[Directions for this task]: Filter these entries, keeping only lines that hold the word "plate".

[Task data]:
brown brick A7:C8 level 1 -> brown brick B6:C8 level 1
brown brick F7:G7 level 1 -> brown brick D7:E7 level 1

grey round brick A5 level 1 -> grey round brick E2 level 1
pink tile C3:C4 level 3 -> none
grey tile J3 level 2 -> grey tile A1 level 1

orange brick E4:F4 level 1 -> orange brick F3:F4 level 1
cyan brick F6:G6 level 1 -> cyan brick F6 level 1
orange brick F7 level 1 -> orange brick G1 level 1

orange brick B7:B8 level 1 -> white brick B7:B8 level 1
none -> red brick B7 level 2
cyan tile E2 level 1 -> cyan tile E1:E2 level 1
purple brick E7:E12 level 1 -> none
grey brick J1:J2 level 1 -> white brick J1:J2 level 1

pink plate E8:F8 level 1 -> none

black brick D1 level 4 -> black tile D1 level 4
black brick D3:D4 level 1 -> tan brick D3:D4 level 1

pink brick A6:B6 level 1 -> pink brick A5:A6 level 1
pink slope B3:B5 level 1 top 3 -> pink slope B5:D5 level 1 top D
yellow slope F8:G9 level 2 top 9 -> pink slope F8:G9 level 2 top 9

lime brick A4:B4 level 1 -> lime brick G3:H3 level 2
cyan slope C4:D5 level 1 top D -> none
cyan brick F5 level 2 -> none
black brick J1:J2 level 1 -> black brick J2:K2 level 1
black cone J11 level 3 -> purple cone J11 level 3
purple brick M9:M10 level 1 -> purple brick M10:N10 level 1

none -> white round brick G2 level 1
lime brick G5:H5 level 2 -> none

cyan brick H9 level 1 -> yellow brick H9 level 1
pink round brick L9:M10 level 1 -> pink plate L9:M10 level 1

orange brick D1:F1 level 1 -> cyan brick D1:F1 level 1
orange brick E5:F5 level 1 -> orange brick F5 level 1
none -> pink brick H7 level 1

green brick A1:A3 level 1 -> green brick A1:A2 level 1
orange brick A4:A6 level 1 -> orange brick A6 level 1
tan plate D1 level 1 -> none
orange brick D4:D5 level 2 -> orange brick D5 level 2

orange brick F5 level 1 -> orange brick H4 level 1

[Answer box]:
pink plate E8:F8 level 1 -> none
pink round brick L9:M10 level 1 -> pink plate L9:M10 level 1
tan plate D1 level 1 -> none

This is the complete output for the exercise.